:: Your task ::
Wherever the word "brown" appears in the entries, copy the whole line.
START Information supplied
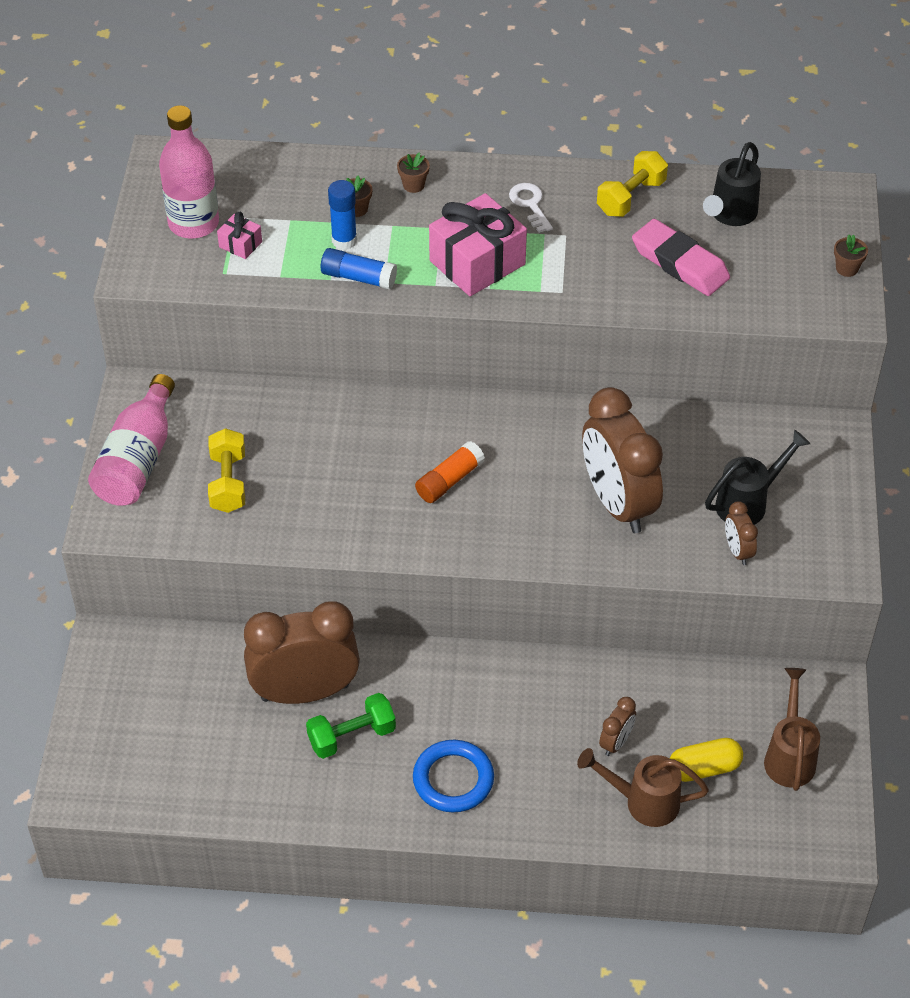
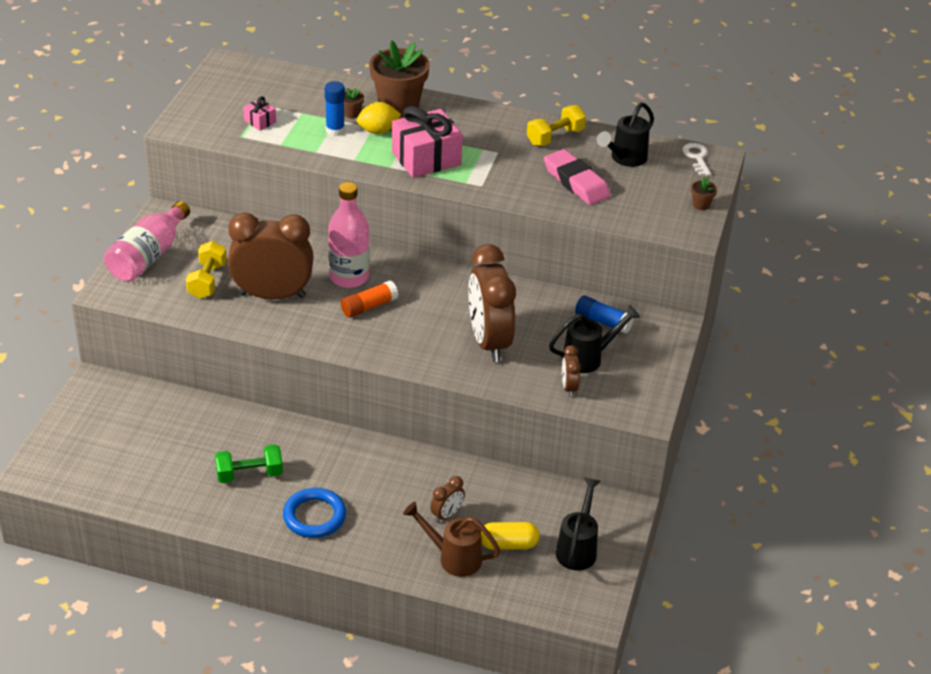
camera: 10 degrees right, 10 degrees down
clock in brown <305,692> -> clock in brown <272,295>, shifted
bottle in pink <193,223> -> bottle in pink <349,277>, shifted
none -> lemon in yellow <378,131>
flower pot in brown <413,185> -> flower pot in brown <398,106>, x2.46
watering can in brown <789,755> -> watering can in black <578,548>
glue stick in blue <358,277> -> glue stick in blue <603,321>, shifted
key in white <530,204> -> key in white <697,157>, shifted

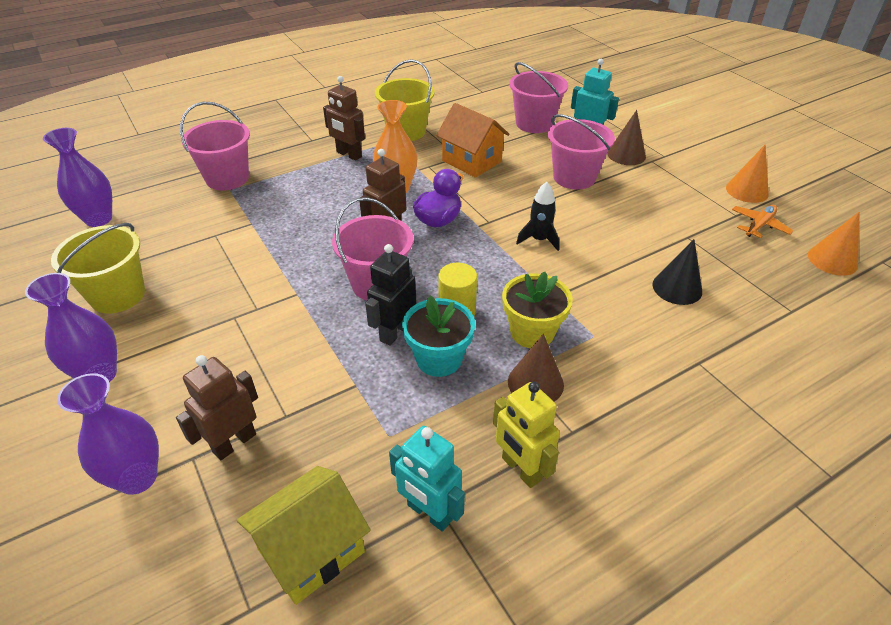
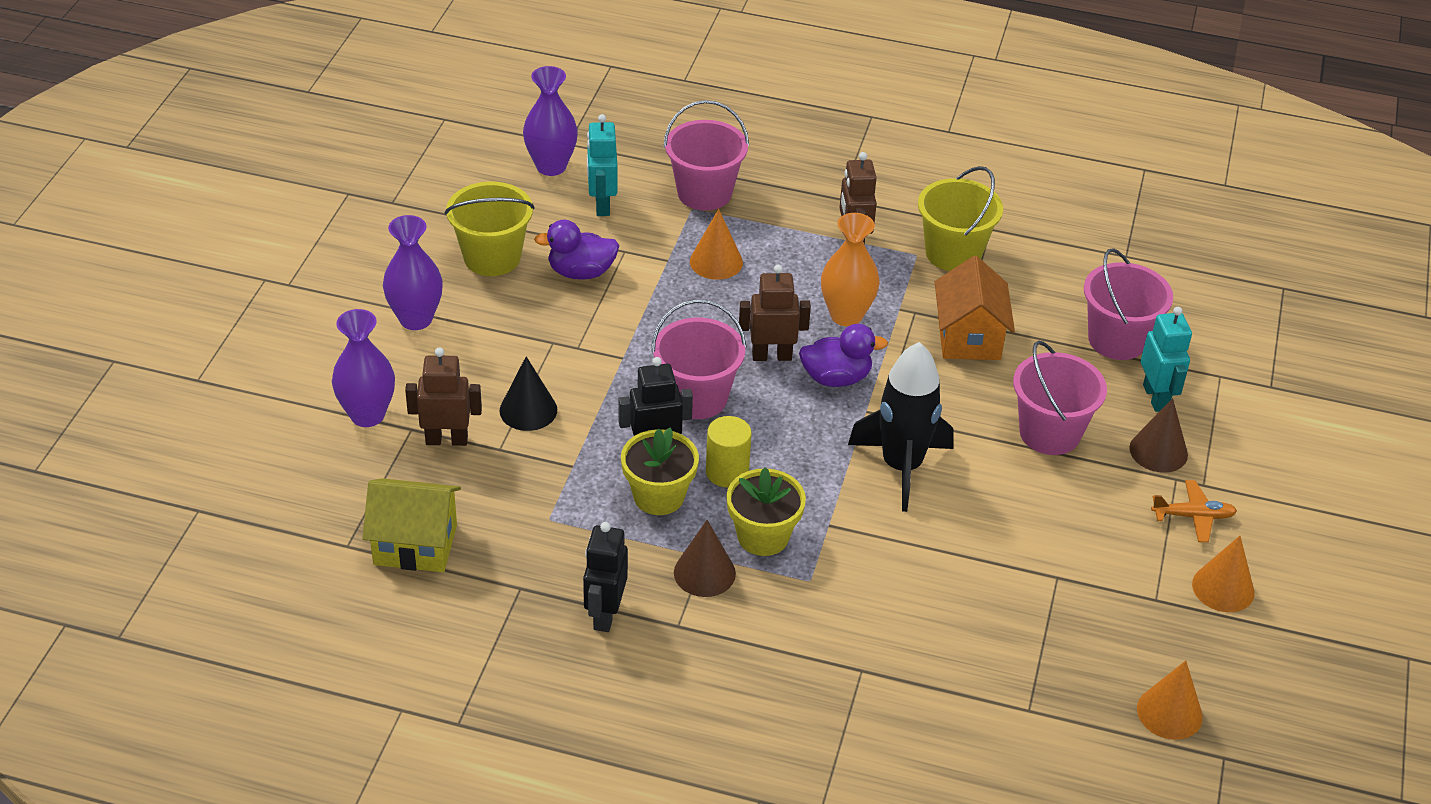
camera: 45 degrees right, 0 degrees up
cone in black <677,288> -> cone in black <528,410>, shifted
none -> duck in purple <581,272>
robot in yellow <521,469> -> robot in black <605,614>
robot in turquoise <429,513> -> robot in turquoise <602,205>, shifted
flower pot in turquoise <439,359> -> flower pot in yellow <659,496>
none -> cone in orange <716,262>
rocket in black <539,240> -> rocket in black <901,467>, x1.89
plane in orange <759,225> -> plane in orange <1193,516>, shifted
END Information supplied
:: Result ::
clock in brown <305,692> -> clock in brown <272,295>, shifted
flower pot in brown <413,185> -> flower pot in brown <398,106>, x2.46
watering can in brown <789,755> -> watering can in black <578,548>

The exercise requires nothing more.